*** Opening of Data ***

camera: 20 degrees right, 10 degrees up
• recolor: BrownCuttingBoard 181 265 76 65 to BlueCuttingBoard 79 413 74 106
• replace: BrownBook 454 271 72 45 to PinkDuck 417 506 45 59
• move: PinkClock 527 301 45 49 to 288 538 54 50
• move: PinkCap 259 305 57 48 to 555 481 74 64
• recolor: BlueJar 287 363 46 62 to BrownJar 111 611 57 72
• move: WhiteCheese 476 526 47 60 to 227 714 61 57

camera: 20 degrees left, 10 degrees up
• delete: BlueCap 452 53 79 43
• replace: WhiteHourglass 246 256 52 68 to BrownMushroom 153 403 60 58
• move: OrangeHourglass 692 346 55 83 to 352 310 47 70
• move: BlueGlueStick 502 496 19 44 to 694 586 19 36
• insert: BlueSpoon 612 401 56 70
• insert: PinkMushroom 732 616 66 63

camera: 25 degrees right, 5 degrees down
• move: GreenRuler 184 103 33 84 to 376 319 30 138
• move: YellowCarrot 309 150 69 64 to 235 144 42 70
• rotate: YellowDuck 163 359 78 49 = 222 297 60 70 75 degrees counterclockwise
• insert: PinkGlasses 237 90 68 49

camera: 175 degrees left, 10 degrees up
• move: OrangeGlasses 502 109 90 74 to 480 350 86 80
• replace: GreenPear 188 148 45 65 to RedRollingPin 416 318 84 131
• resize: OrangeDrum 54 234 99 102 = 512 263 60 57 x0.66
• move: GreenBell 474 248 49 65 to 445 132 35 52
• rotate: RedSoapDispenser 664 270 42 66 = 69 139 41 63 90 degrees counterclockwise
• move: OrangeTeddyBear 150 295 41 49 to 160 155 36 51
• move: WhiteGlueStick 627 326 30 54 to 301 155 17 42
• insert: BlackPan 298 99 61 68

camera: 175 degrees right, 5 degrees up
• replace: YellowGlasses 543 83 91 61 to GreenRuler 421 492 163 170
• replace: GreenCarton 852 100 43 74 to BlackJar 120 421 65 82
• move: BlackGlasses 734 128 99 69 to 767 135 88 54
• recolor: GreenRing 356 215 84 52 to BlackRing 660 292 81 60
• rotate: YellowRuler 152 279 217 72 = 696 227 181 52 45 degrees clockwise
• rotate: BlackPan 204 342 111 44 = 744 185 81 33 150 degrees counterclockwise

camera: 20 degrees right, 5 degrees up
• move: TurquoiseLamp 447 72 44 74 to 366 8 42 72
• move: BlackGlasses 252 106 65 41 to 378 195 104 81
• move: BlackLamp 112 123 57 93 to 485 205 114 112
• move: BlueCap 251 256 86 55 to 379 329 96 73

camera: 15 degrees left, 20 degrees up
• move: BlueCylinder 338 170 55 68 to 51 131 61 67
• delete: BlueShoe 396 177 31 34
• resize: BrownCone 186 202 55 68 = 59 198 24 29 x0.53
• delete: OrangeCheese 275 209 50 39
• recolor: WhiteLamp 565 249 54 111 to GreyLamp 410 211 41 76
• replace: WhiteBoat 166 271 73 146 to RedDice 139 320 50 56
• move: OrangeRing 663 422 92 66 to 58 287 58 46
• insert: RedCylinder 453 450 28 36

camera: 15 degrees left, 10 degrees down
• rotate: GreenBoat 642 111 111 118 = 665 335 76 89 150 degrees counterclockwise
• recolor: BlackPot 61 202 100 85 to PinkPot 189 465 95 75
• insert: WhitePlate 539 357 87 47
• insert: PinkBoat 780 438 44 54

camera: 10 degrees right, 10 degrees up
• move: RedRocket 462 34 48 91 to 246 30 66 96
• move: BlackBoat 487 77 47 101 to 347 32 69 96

*** Close of Data ***

» Task brief
Exactly as given, set down all of the lines above.

» Task solution
camera: 20 degrees right, 10 degrees up
• recolor: BrownCuttingBoard 181 265 76 65 to BlueCuttingBoard 79 413 74 106
• replace: BrownBook 454 271 72 45 to PinkDuck 417 506 45 59
• move: PinkClock 527 301 45 49 to 288 538 54 50
• move: PinkCap 259 305 57 48 to 555 481 74 64
• recolor: BlueJar 287 363 46 62 to BrownJar 111 611 57 72
• move: WhiteCheese 476 526 47 60 to 227 714 61 57

camera: 20 degrees left, 10 degrees up
• delete: BlueCap 452 53 79 43
• replace: WhiteHourglass 246 256 52 68 to BrownMushroom 153 403 60 58
• move: OrangeHourglass 692 346 55 83 to 352 310 47 70
• move: BlueGlueStick 502 496 19 44 to 694 586 19 36
• insert: BlueSpoon 612 401 56 70
• insert: PinkMushroom 732 616 66 63

camera: 25 degrees right, 5 degrees down
• move: GreenRuler 184 103 33 84 to 376 319 30 138
• move: YellowCarrot 309 150 69 64 to 235 144 42 70
• rotate: YellowDuck 163 359 78 49 = 222 297 60 70 75 degrees counterclockwise
• insert: PinkGlasses 237 90 68 49

camera: 175 degrees left, 10 degrees up
• move: OrangeGlasses 502 109 90 74 to 480 350 86 80
• replace: GreenPear 188 148 45 65 to RedRollingPin 416 318 84 131
• resize: OrangeDrum 54 234 99 102 = 512 263 60 57 x0.66
• move: GreenBell 474 248 49 65 to 445 132 35 52
• rotate: RedSoapDispenser 664 270 42 66 = 69 139 41 63 90 degrees counterclockwise
• move: OrangeTeddyBear 150 295 41 49 to 160 155 36 51
• move: WhiteGlueStick 627 326 30 54 to 301 155 17 42
• insert: BlackPan 298 99 61 68

camera: 175 degrees right, 5 degrees up
• replace: YellowGlasses 543 83 91 61 to GreenRuler 421 492 163 170
• replace: GreenCarton 852 100 43 74 to BlackJar 120 421 65 82
• move: BlackGlasses 734 128 99 69 to 767 135 88 54
• recolor: GreenRing 356 215 84 52 to BlackRing 660 292 81 60
• rotate: YellowRuler 152 279 217 72 = 696 227 181 52 45 degrees clockwise
• rotate: BlackPan 204 342 111 44 = 744 185 81 33 150 degrees counterclockwise

camera: 20 degrees right, 5 degrees up
• move: TurquoiseLamp 447 72 44 74 to 366 8 42 72
• move: BlackGlasses 252 106 65 41 to 378 195 104 81
• move: BlackLamp 112 123 57 93 to 485 205 114 112
• move: BlueCap 251 256 86 55 to 379 329 96 73

camera: 15 degrees left, 20 degrees up
• move: BlueCylinder 338 170 55 68 to 51 131 61 67
• delete: BlueShoe 396 177 31 34
• resize: BrownCone 186 202 55 68 = 59 198 24 29 x0.53
• delete: OrangeCheese 275 209 50 39
• recolor: WhiteLamp 565 249 54 111 to GreyLamp 410 211 41 76
• replace: WhiteBoat 166 271 73 146 to RedDice 139 320 50 56
• move: OrangeRing 663 422 92 66 to 58 287 58 46
• insert: RedCylinder 453 450 28 36

camera: 15 degrees left, 10 degrees down
• rotate: GreenBoat 642 111 111 118 = 665 335 76 89 150 degrees counterclockwise
• recolor: BlackPot 61 202 100 85 to PinkPot 189 465 95 75
• insert: WhitePlate 539 357 87 47
• insert: PinkBoat 780 438 44 54

camera: 10 degrees right, 10 degrees up
• move: RedRocket 462 34 48 91 to 246 30 66 96
• move: BlackBoat 487 77 47 101 to 347 32 69 96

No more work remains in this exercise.